● WHAT IS EXPECTED:
How many of the lines below contain the string "italic", with matching case? Reply with the number alone.

● RECORDS SHOWN:
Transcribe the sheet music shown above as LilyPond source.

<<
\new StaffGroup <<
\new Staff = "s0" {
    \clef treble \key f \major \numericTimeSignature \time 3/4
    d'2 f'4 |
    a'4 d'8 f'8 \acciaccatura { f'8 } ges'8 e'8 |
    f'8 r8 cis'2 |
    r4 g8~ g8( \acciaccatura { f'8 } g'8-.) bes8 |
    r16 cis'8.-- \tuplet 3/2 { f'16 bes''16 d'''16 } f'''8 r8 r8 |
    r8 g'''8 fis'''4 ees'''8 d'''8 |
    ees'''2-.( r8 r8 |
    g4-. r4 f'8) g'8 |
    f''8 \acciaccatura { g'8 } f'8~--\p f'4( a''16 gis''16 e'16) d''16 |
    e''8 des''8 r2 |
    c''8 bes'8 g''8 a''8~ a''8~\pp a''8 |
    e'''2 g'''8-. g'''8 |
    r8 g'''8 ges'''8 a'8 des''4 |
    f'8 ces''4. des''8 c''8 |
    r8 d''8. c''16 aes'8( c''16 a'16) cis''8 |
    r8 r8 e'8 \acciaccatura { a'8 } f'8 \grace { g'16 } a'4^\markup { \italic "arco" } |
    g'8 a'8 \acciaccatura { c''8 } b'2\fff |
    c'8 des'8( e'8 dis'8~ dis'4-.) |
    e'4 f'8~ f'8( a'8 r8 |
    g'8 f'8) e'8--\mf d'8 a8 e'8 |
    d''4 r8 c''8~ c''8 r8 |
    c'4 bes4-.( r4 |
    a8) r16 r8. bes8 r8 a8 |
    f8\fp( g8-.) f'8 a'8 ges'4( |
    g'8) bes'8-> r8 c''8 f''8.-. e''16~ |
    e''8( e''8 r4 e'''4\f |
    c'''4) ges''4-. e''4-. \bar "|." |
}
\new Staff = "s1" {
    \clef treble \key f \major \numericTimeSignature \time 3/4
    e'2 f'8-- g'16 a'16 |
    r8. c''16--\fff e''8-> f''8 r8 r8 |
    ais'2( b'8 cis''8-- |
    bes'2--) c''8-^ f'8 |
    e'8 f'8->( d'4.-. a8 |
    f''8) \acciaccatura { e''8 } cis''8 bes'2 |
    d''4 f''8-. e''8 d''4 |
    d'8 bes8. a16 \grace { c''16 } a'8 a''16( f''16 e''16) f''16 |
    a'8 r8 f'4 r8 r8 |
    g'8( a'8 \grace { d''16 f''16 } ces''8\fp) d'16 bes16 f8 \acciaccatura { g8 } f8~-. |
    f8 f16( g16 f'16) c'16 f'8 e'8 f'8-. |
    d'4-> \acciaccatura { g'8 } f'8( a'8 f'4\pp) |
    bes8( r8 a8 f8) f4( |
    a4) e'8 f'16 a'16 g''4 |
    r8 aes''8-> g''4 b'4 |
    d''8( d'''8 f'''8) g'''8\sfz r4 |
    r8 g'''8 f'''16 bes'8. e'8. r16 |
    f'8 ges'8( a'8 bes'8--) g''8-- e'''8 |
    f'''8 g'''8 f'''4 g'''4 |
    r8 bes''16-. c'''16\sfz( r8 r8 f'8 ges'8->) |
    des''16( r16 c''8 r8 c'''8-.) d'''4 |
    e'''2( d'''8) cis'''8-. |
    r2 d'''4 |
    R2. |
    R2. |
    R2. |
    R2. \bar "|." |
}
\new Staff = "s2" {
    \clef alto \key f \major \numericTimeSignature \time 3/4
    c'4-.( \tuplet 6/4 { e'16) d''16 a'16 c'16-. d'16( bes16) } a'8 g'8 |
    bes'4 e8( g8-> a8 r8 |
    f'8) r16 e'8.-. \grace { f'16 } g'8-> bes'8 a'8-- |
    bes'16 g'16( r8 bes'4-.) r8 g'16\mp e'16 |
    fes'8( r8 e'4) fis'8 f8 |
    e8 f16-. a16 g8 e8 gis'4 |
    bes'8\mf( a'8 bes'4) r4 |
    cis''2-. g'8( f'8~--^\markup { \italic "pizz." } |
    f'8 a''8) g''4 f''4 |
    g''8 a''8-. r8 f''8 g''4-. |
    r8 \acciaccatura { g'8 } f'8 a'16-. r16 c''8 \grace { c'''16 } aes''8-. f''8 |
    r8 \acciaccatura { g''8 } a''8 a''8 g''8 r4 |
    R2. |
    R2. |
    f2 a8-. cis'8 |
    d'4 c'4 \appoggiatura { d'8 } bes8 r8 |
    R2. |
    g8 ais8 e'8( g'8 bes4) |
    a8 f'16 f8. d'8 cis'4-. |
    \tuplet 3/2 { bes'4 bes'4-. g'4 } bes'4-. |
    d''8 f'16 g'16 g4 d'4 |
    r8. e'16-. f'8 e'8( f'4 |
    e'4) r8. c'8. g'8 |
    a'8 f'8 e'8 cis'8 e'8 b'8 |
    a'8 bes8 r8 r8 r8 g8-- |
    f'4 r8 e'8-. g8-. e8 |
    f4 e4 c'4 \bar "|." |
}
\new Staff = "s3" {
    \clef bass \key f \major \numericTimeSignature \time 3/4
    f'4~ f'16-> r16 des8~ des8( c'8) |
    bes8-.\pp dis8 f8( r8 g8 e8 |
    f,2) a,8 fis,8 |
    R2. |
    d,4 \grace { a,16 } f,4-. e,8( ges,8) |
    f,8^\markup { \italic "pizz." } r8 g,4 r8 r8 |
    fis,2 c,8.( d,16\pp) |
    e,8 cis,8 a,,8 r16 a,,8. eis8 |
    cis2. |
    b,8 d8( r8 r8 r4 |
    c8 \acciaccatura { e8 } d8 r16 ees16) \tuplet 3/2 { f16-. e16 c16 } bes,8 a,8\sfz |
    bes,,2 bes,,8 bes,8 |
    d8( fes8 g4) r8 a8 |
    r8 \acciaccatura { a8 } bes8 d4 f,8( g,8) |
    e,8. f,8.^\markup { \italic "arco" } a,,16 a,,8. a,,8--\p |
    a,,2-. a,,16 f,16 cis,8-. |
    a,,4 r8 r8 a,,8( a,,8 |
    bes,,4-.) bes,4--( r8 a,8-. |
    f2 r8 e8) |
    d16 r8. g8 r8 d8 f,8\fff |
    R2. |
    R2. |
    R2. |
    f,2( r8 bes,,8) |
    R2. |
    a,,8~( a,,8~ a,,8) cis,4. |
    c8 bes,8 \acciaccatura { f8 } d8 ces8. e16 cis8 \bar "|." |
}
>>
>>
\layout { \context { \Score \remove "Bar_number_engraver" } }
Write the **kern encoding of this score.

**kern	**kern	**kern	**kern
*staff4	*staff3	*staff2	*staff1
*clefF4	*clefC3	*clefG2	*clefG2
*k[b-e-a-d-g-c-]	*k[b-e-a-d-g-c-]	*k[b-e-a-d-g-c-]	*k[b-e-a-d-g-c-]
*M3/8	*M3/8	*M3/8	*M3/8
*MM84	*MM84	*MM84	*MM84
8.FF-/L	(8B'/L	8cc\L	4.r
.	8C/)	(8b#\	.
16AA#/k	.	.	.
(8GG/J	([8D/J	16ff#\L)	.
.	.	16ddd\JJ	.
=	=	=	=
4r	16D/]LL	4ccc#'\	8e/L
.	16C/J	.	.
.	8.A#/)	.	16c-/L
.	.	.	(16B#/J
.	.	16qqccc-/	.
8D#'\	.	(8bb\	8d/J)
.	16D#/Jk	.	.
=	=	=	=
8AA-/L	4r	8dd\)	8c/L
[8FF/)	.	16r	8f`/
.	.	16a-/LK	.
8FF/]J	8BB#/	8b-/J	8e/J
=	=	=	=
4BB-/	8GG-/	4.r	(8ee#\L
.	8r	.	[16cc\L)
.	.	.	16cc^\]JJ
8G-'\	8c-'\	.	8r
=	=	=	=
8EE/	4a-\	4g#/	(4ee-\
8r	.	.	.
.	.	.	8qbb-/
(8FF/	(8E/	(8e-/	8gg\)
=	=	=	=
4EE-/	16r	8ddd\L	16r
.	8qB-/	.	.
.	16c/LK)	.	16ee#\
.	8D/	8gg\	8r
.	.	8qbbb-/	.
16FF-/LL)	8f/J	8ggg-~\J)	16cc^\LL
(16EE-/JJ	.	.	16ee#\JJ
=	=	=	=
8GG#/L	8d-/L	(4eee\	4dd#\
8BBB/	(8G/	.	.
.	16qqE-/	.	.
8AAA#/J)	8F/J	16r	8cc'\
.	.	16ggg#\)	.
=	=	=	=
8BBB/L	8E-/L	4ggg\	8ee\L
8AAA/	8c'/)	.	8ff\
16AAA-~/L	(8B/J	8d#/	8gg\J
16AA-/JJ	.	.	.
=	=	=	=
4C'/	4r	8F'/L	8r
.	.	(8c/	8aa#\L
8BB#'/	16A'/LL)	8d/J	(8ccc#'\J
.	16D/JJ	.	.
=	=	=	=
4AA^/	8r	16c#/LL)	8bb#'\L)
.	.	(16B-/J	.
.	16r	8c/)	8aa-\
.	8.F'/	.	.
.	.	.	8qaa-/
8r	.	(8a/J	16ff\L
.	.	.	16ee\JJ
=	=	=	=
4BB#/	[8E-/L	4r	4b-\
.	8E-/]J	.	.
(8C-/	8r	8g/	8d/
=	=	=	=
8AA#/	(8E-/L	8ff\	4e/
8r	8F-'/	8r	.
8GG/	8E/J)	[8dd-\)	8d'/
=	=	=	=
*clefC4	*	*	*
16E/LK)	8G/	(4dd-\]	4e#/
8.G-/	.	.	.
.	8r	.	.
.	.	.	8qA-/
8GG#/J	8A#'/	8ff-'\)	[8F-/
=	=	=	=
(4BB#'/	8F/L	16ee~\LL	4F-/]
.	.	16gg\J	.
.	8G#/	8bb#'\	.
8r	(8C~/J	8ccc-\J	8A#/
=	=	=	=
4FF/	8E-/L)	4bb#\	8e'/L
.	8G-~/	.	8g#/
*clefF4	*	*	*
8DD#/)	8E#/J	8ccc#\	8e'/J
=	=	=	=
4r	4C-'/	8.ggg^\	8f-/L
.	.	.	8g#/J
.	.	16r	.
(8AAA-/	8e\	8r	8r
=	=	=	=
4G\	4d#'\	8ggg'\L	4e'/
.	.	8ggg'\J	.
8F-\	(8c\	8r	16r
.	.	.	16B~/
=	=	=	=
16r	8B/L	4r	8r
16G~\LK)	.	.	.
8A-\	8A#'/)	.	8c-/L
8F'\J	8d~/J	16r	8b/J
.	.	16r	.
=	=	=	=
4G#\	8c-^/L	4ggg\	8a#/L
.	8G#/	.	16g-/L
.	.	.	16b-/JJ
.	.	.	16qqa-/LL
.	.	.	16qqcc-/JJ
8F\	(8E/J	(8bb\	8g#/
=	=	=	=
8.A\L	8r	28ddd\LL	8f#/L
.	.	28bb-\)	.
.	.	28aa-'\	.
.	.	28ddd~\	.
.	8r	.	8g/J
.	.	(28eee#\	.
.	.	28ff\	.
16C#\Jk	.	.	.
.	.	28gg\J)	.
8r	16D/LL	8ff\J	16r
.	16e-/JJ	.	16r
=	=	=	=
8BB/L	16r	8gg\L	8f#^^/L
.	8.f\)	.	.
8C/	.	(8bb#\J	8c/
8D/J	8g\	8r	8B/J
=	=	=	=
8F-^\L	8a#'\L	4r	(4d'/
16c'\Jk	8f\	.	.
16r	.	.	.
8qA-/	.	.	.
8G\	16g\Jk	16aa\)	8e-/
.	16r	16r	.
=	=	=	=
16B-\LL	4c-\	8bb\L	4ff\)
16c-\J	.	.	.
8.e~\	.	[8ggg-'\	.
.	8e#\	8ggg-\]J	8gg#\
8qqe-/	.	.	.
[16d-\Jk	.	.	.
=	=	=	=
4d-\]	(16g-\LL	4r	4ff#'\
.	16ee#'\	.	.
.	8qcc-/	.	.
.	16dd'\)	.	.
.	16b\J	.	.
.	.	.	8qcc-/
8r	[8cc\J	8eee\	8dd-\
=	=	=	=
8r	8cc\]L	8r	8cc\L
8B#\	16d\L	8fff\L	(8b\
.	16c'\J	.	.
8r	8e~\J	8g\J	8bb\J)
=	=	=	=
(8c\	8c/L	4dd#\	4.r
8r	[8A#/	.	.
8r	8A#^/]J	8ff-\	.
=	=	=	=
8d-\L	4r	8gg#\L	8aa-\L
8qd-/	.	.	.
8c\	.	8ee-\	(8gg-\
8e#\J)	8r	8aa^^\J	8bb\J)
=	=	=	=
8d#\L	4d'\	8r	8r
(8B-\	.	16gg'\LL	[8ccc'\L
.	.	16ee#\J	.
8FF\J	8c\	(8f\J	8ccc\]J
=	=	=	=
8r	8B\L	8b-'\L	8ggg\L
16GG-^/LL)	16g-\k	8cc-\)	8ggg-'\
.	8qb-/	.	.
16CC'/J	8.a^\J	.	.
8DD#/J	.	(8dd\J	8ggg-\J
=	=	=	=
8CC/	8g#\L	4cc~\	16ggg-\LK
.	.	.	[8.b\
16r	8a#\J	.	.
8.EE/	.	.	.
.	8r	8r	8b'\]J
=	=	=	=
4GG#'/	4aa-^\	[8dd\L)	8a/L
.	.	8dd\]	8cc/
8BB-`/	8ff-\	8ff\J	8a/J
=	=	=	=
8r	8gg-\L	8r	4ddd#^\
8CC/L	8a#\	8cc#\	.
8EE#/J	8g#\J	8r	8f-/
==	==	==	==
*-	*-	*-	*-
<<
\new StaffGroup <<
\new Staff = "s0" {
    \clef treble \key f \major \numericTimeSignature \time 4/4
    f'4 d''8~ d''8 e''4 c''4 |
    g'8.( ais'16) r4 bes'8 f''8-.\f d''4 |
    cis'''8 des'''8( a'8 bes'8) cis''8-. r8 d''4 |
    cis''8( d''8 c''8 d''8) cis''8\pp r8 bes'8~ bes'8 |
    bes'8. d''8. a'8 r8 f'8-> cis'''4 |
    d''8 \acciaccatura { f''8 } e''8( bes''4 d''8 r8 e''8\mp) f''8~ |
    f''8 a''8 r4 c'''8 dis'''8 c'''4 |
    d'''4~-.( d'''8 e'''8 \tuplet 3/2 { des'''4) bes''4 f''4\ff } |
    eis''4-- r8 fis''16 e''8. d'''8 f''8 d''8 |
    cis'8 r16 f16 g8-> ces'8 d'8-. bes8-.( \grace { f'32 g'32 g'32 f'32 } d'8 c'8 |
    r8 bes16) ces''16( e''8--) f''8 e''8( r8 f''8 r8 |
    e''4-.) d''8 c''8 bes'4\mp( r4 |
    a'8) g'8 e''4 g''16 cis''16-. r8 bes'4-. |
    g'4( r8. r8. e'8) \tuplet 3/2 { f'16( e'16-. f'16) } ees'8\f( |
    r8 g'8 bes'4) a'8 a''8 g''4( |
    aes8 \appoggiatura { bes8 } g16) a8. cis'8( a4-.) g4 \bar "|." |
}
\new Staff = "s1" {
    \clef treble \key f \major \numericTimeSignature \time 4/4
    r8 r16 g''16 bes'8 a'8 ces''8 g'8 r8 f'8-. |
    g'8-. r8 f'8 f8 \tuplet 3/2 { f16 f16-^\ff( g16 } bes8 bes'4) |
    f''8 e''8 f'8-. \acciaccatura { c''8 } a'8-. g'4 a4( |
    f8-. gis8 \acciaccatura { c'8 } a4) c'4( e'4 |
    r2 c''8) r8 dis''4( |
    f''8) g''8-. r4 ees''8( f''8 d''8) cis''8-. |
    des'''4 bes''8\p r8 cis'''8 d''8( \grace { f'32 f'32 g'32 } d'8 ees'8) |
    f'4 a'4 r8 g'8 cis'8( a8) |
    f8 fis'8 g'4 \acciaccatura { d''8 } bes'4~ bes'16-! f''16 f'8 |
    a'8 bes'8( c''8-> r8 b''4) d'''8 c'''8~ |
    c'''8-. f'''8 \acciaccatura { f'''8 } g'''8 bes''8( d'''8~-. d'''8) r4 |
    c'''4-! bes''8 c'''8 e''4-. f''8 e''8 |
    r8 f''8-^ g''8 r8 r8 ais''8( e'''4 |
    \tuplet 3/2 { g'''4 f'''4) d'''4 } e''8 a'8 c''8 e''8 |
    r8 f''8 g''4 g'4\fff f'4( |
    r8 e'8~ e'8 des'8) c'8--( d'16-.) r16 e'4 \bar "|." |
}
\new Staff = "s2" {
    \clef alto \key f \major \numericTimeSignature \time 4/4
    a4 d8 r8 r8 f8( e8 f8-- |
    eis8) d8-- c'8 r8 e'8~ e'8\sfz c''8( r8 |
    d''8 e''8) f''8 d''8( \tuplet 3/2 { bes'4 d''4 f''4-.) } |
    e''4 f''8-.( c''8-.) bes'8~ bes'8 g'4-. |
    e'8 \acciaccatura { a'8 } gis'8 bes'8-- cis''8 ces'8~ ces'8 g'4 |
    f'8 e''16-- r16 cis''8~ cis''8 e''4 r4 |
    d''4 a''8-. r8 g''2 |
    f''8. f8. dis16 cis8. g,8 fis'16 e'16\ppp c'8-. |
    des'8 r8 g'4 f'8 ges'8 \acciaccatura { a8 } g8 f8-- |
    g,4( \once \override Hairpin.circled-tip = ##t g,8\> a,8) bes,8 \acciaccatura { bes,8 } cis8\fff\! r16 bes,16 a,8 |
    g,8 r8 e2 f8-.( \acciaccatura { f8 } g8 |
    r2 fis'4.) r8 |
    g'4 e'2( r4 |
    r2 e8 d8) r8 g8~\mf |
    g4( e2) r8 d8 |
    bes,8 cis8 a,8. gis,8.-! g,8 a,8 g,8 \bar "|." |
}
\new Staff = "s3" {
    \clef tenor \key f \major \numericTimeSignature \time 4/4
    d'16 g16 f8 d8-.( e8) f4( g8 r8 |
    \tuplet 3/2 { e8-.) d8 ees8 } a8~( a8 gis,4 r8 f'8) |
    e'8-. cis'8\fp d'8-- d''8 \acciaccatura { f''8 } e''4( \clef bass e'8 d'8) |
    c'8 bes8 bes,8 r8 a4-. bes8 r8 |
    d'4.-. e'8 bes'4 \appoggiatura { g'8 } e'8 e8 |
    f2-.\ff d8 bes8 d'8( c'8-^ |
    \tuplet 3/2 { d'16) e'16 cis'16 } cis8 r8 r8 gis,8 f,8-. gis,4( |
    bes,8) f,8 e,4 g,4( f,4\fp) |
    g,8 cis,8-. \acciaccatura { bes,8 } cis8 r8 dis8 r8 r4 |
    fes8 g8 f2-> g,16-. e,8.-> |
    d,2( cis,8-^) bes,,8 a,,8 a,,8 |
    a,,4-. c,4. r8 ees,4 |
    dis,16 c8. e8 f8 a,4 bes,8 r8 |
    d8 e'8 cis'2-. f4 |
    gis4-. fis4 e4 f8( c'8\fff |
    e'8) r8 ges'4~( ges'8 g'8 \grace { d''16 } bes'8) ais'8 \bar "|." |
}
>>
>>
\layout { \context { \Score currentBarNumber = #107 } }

● TASK RESULT:
4